## [About this task]
Exactly the lines from the one containing "LUX2 pin SCL: D5 -> D10" through the final line of the data below, with pictures omitted, make up the answer.

Records shown: Begin

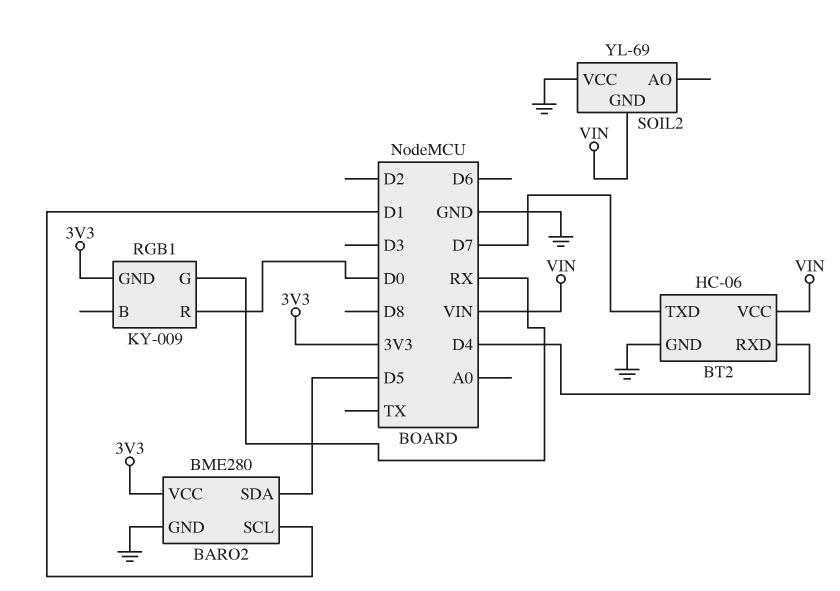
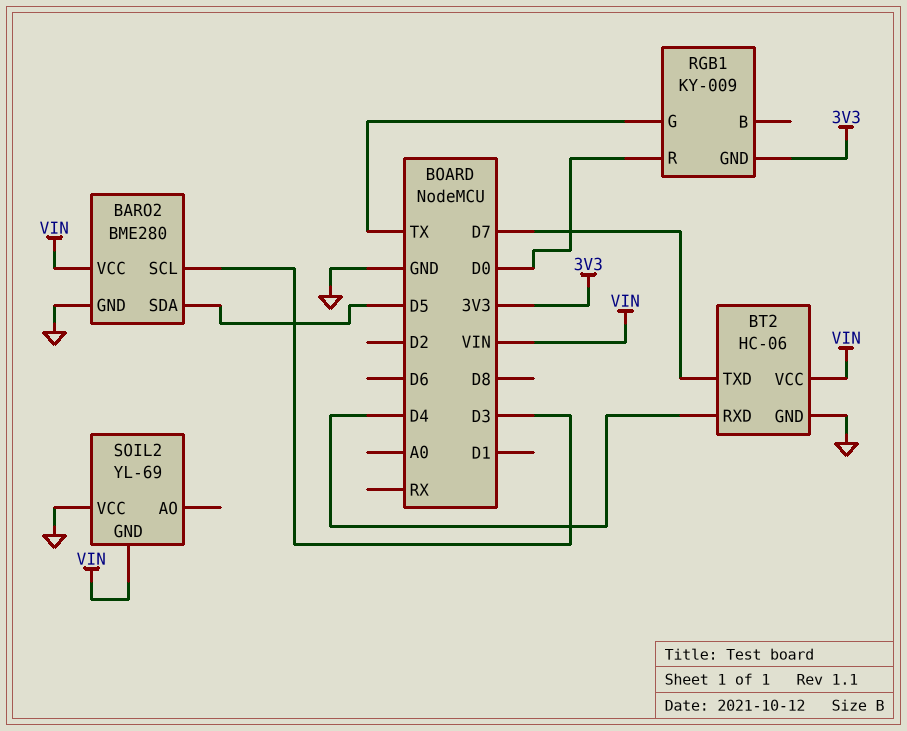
BARO2 pin SCL: D1 -> D3
BARO2 pin VCC: 3V3 -> VIN
RGB1 pin G: RX -> TX

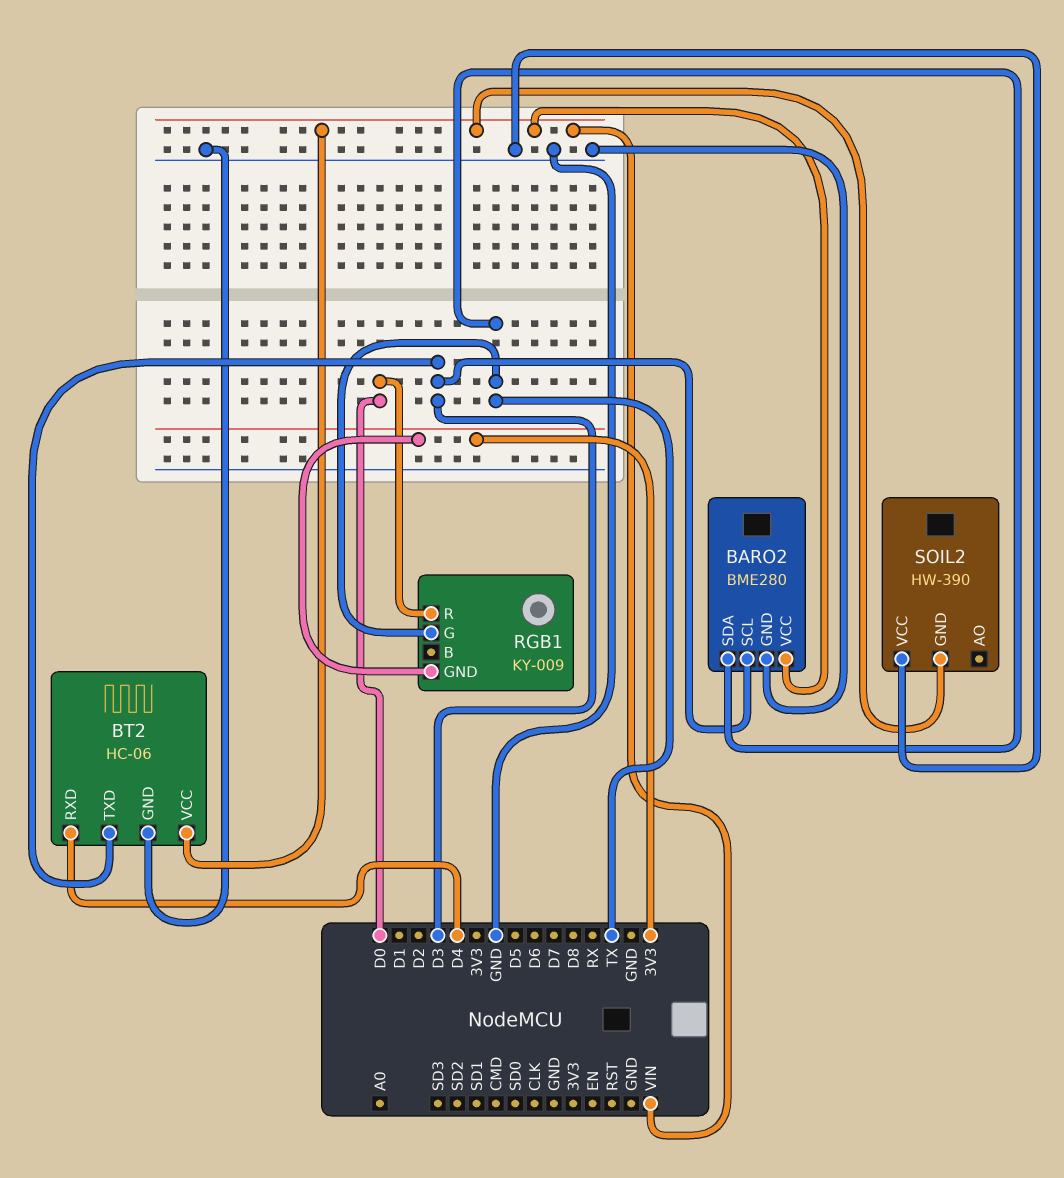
BARO2 pin SDA: D5 -> TX
BT2 pin TXD: D7 -> D3
SOIL2: YL-69 -> HW-390

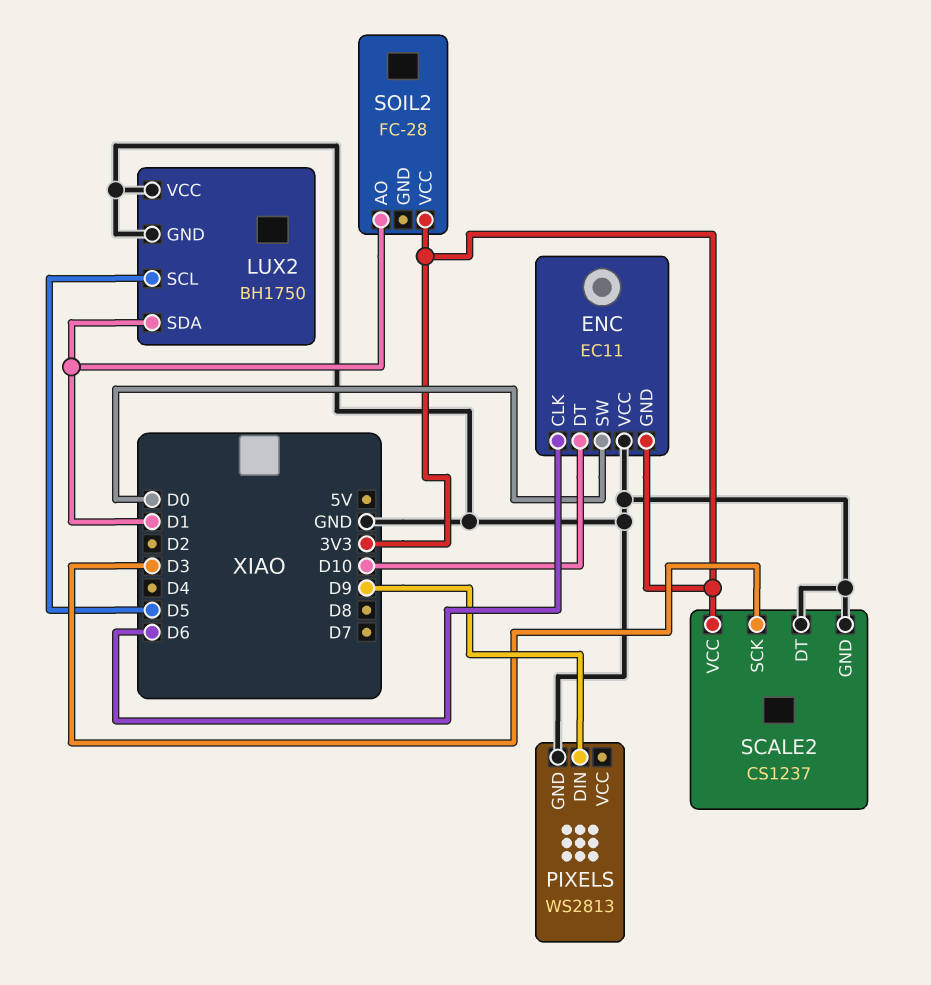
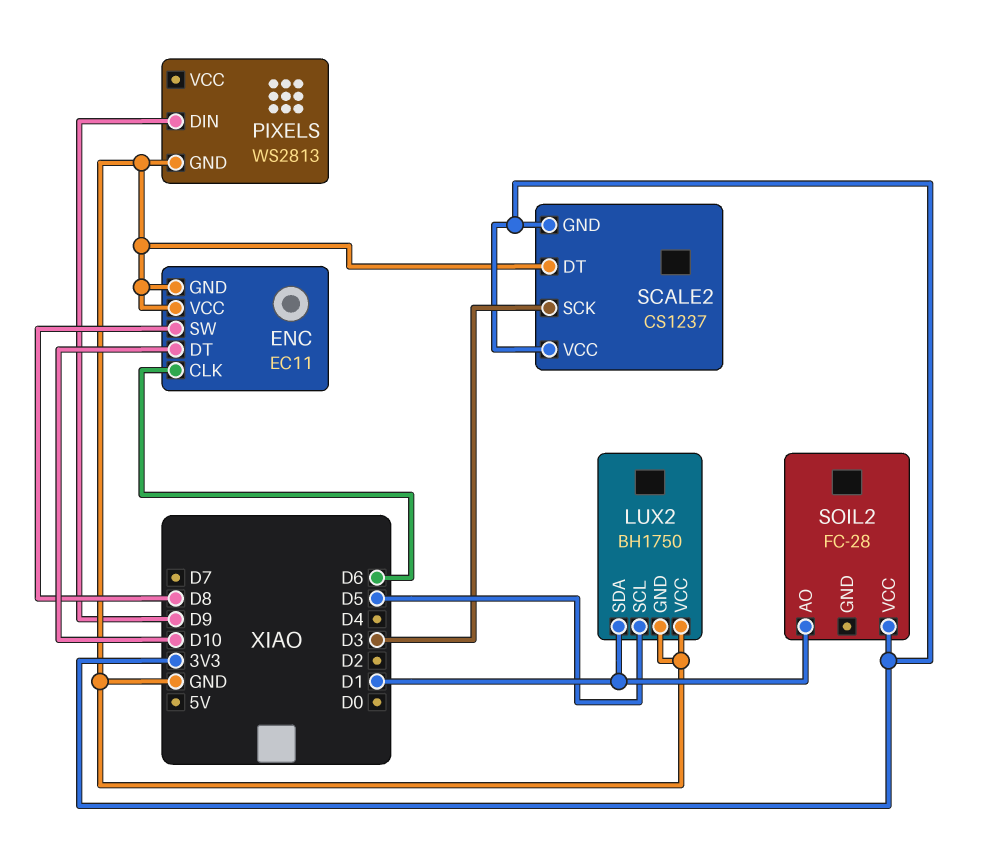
ENC pin GND: 3V3 -> GND
ENC pin SW: D0 -> D8
SCALE2 pin GND: GND -> 3V3

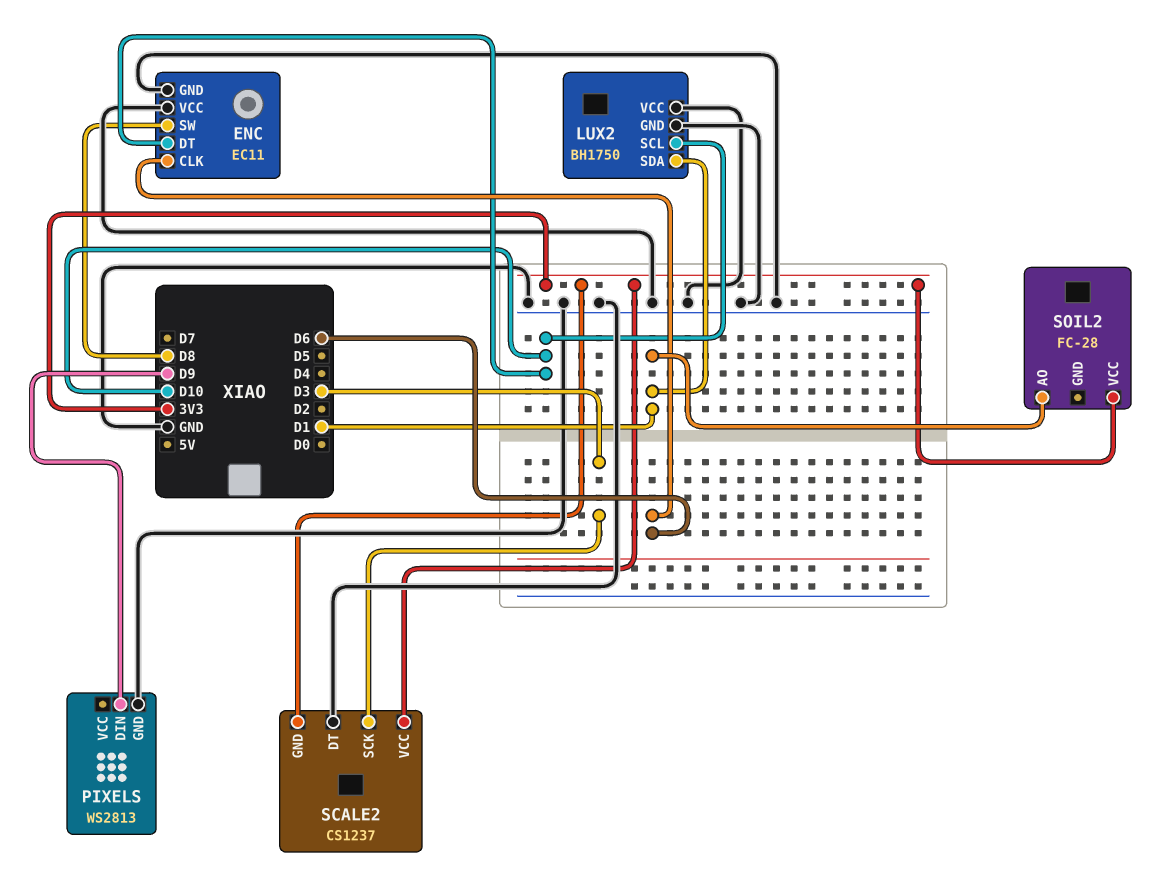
LUX2 pin SCL: D5 -> D10

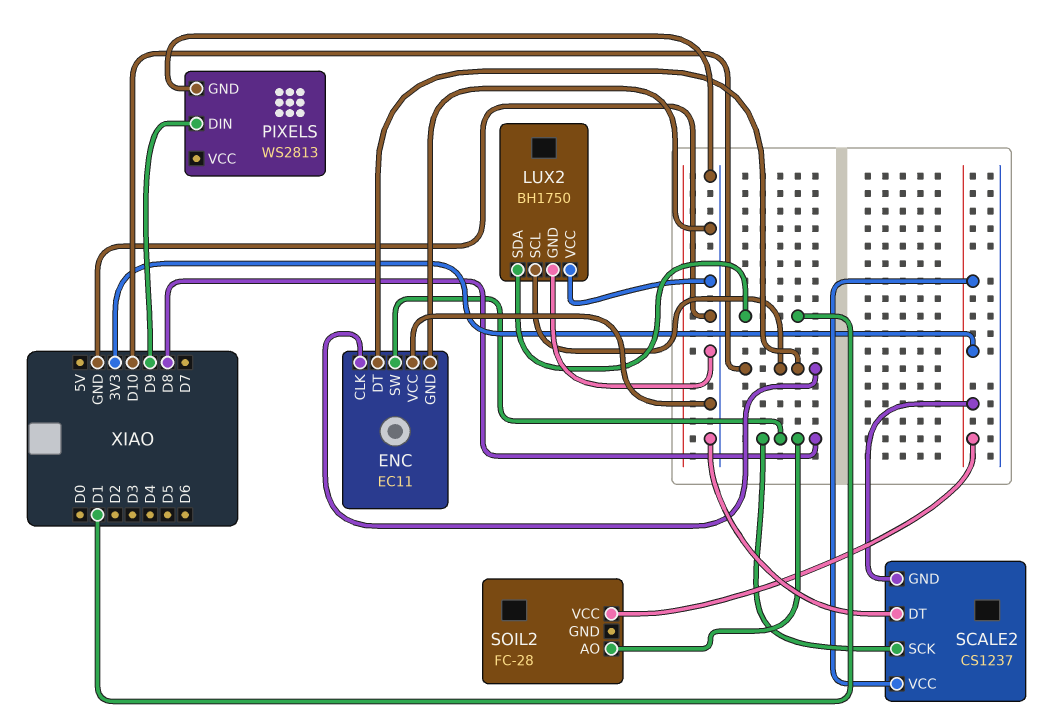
ENC pin CLK: D6 -> D10
SCALE2 pin SCK: D3 -> D8
SOIL2 pin AO: D1 -> D8

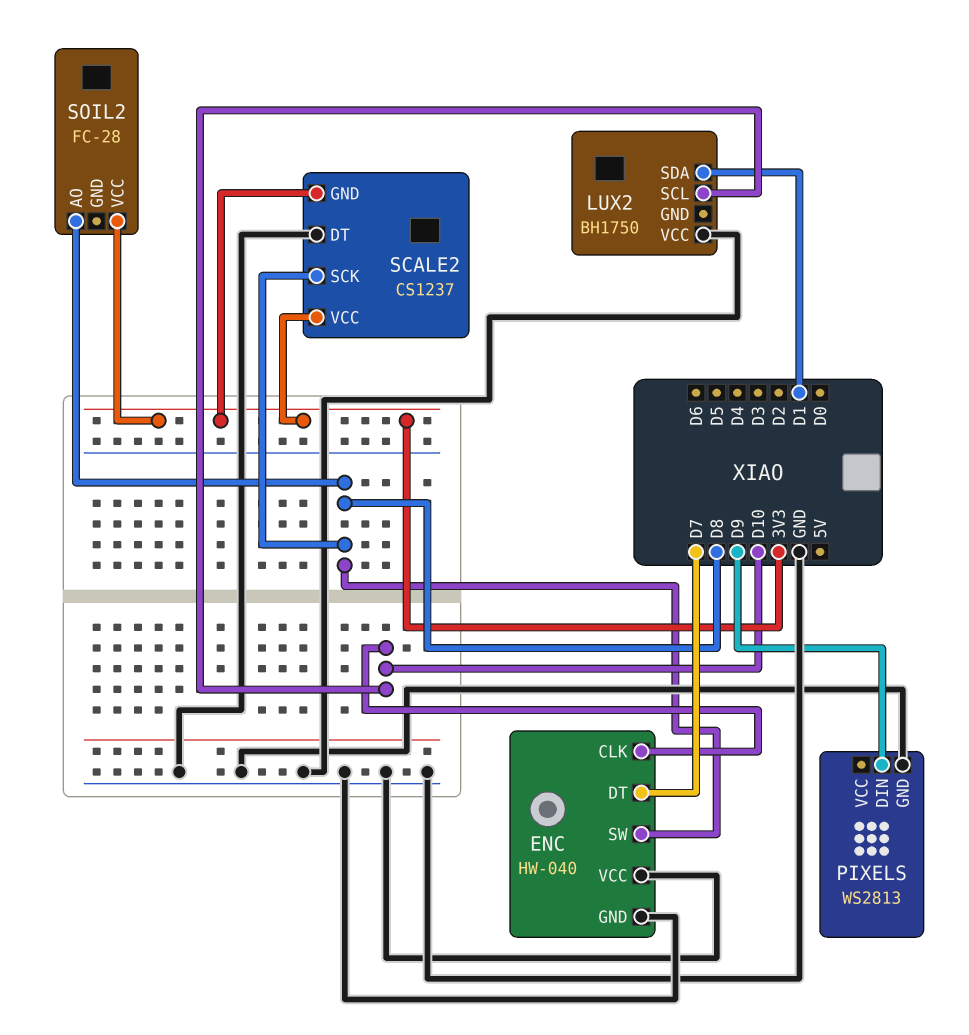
ENC: EC11 -> HW-040
ENC pin DT: D10 -> D7
LUX2 pin GND: GND -> none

Records shown: End

## [Response to the exercise]
LUX2 pin SCL: D5 -> D10

ENC pin CLK: D6 -> D10
SCALE2 pin SCK: D3 -> D8
SOIL2 pin AO: D1 -> D8

ENC: EC11 -> HW-040
ENC pin DT: D10 -> D7
LUX2 pin GND: GND -> none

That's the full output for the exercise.